Object count comparisons

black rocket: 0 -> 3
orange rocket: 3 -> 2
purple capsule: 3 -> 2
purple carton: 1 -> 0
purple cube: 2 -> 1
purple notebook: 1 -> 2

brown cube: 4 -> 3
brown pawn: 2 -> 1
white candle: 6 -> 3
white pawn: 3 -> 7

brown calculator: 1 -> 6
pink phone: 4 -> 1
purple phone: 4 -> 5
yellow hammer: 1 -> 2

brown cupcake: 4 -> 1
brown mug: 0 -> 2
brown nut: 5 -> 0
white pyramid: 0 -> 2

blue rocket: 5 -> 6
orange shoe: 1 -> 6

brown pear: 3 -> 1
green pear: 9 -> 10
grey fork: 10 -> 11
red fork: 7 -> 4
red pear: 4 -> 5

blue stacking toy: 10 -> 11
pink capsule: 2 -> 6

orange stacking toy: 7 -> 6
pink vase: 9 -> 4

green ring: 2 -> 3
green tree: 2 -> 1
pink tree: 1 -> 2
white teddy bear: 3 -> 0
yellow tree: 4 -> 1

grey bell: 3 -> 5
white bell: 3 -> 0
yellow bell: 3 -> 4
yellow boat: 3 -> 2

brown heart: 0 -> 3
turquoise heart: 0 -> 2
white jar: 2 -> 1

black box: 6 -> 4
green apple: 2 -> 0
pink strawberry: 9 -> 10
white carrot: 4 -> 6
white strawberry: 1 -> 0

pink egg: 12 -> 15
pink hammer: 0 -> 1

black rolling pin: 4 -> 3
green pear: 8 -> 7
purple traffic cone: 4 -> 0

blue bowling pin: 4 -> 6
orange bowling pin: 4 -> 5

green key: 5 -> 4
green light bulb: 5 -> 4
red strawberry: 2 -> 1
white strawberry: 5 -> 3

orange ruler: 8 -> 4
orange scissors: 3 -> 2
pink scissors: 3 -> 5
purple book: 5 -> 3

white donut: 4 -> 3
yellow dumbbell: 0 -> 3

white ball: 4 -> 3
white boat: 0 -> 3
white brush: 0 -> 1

TASK DESCRIPTION:
Your answer should be exactly the lines of the data above, from the first through the line containing "white bell: 3 -> 0".

EXPECTED OUTPUT:
black rocket: 0 -> 3
orange rocket: 3 -> 2
purple capsule: 3 -> 2
purple carton: 1 -> 0
purple cube: 2 -> 1
purple notebook: 1 -> 2

brown cube: 4 -> 3
brown pawn: 2 -> 1
white candle: 6 -> 3
white pawn: 3 -> 7

brown calculator: 1 -> 6
pink phone: 4 -> 1
purple phone: 4 -> 5
yellow hammer: 1 -> 2

brown cupcake: 4 -> 1
brown mug: 0 -> 2
brown nut: 5 -> 0
white pyramid: 0 -> 2

blue rocket: 5 -> 6
orange shoe: 1 -> 6

brown pear: 3 -> 1
green pear: 9 -> 10
grey fork: 10 -> 11
red fork: 7 -> 4
red pear: 4 -> 5

blue stacking toy: 10 -> 11
pink capsule: 2 -> 6

orange stacking toy: 7 -> 6
pink vase: 9 -> 4

green ring: 2 -> 3
green tree: 2 -> 1
pink tree: 1 -> 2
white teddy bear: 3 -> 0
yellow tree: 4 -> 1

grey bell: 3 -> 5
white bell: 3 -> 0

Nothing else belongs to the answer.